- Your objective -
Your answer should be the lines below from the one with "(220, 312) = (438, 474): brown" to the one with "(707, 439) = (536, 250): blue", both included, given again exactly and with nothing added.

Start of Supplied information

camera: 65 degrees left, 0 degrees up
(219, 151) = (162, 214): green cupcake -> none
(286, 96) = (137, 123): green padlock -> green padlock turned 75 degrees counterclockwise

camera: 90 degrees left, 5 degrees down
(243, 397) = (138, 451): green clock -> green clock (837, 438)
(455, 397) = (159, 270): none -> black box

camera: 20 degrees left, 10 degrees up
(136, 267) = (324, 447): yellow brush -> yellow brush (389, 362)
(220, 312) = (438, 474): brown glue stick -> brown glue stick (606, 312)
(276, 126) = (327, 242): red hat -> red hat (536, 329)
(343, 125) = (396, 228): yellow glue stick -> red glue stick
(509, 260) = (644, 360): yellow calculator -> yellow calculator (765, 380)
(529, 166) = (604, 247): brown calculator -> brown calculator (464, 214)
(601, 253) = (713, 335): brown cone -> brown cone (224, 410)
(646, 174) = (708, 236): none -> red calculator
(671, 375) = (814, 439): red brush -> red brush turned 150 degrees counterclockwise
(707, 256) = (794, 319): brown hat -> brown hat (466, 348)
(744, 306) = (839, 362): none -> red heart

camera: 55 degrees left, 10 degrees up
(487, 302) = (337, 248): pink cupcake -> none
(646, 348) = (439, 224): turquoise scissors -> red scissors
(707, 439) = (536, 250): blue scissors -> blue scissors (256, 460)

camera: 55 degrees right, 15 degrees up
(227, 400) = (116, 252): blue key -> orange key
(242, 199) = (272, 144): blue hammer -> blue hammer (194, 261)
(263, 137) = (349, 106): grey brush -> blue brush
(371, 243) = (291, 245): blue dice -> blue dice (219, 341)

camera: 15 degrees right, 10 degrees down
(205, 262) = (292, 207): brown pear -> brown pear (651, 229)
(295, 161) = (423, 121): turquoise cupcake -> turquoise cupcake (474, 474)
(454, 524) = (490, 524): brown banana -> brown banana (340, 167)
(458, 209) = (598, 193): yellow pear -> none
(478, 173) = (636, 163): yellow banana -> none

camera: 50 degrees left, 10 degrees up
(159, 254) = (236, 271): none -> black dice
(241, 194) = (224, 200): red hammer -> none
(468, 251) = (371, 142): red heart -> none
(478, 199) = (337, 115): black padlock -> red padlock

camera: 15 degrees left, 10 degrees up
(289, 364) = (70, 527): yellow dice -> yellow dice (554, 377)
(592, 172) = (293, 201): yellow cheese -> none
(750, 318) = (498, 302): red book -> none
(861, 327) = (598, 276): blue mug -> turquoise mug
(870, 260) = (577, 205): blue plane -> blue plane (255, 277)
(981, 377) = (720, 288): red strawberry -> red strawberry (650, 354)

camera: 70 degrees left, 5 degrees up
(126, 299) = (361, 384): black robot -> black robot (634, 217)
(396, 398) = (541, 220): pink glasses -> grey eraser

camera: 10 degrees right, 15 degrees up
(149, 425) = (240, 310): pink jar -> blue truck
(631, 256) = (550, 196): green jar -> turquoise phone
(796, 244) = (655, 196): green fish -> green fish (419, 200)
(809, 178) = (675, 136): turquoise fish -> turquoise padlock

End of Supplied information

- Result of the exercise -
(220, 312) = (438, 474): brown glue stick -> brown glue stick (606, 312)
(276, 126) = (327, 242): red hat -> red hat (536, 329)
(343, 125) = (396, 228): yellow glue stick -> red glue stick
(509, 260) = (644, 360): yellow calculator -> yellow calculator (765, 380)
(529, 166) = (604, 247): brown calculator -> brown calculator (464, 214)
(601, 253) = (713, 335): brown cone -> brown cone (224, 410)
(646, 174) = (708, 236): none -> red calculator
(671, 375) = (814, 439): red brush -> red brush turned 150 degrees counterclockwise
(707, 256) = (794, 319): brown hat -> brown hat (466, 348)
(744, 306) = (839, 362): none -> red heart

camera: 55 degrees left, 10 degrees up
(487, 302) = (337, 248): pink cupcake -> none
(646, 348) = (439, 224): turquoise scissors -> red scissors
(707, 439) = (536, 250): blue scissors -> blue scissors (256, 460)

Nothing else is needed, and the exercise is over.